### STUDY MATERIAL
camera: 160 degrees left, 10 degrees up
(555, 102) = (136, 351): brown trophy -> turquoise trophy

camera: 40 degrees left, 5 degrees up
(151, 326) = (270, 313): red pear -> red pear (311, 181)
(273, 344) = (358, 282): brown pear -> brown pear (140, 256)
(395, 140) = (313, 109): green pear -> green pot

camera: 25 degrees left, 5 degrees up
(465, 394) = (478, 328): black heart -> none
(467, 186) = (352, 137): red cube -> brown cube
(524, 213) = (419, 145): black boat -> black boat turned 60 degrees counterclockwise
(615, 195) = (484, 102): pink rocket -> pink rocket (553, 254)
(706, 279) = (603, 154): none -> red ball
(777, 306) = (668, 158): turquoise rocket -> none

--

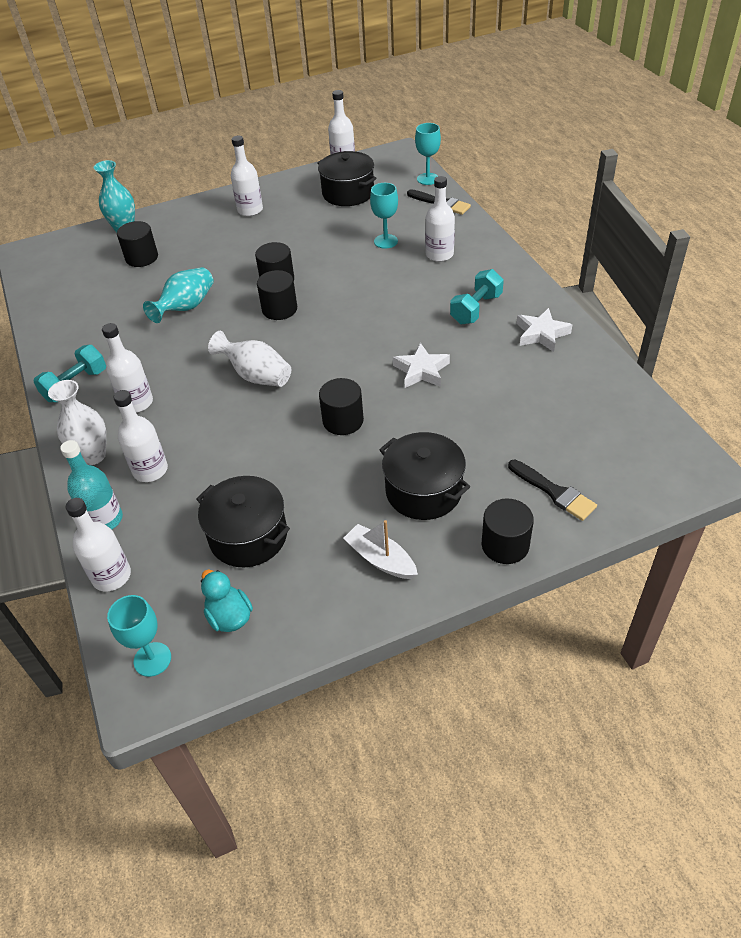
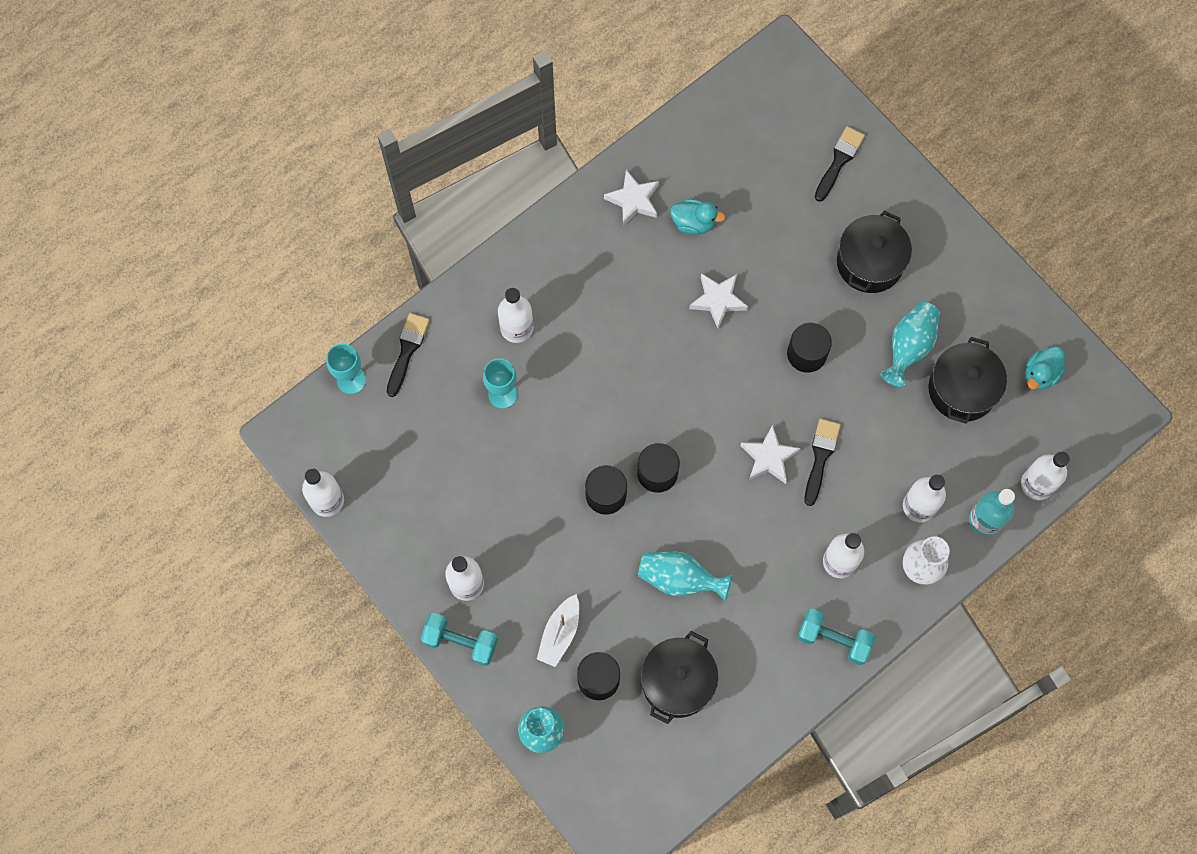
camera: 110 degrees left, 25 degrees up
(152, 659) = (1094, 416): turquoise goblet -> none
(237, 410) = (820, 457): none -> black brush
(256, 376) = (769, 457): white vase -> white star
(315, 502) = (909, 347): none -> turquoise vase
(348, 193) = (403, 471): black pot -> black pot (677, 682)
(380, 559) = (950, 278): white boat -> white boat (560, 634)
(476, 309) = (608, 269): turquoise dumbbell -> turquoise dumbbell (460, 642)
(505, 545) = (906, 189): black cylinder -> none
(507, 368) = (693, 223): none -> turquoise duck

### EXERCISE REQUIREMENTS
Print the lines above from the one with "camera: 160 degrees left, 10 degrees up" through the one with "(777, 306) = (668, 158): turquoise", both included, exactly as written and nothing more.

### TASK SOLUTION
camera: 160 degrees left, 10 degrees up
(555, 102) = (136, 351): brown trophy -> turquoise trophy

camera: 40 degrees left, 5 degrees up
(151, 326) = (270, 313): red pear -> red pear (311, 181)
(273, 344) = (358, 282): brown pear -> brown pear (140, 256)
(395, 140) = (313, 109): green pear -> green pot

camera: 25 degrees left, 5 degrees up
(465, 394) = (478, 328): black heart -> none
(467, 186) = (352, 137): red cube -> brown cube
(524, 213) = (419, 145): black boat -> black boat turned 60 degrees counterclockwise
(615, 195) = (484, 102): pink rocket -> pink rocket (553, 254)
(706, 279) = (603, 154): none -> red ball
(777, 306) = (668, 158): turquoise rocket -> none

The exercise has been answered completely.